**INSTRUCTION**: Starting at the line with "(227, 140) = (203, 300): none -> green brush" and going on through the line with "(502, 307) = (418, 152): green", reproduce each line in the records below exactly and nothing more.

**INFORMATION PROVIDED**:
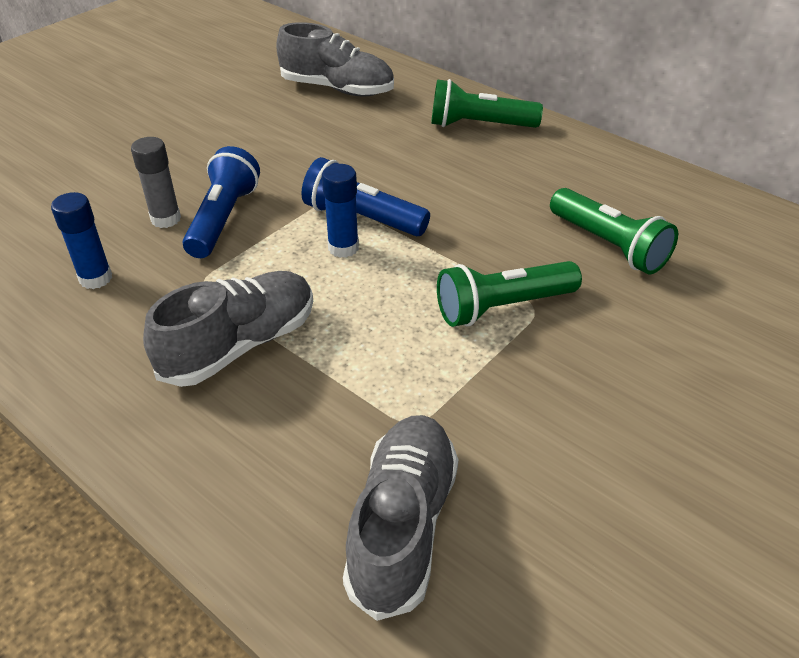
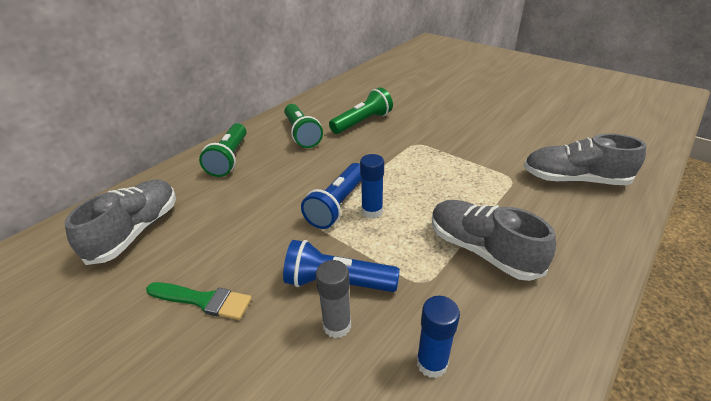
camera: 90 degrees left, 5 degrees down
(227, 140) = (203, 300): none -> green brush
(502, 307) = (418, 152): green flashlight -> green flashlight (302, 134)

---

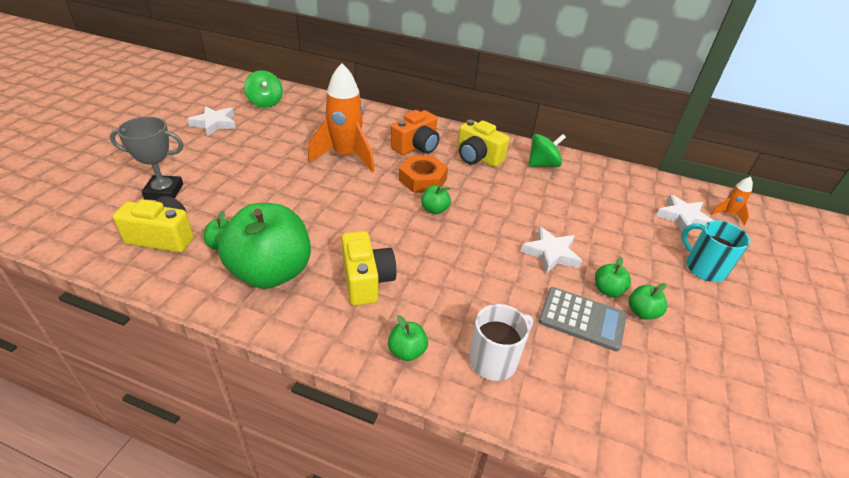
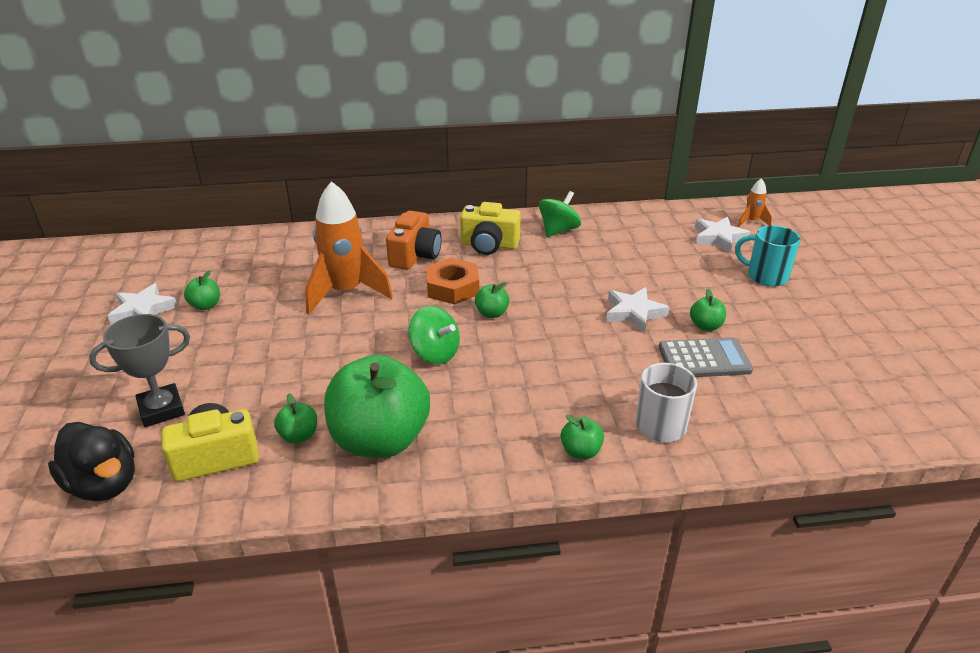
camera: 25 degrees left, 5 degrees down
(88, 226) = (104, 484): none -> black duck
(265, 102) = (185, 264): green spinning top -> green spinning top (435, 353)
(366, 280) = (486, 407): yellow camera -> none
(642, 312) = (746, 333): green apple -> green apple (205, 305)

**OUTPUT FOR THIS EXERCISE**:
(227, 140) = (203, 300): none -> green brush
(502, 307) = (418, 152): green flashlight -> green flashlight (302, 134)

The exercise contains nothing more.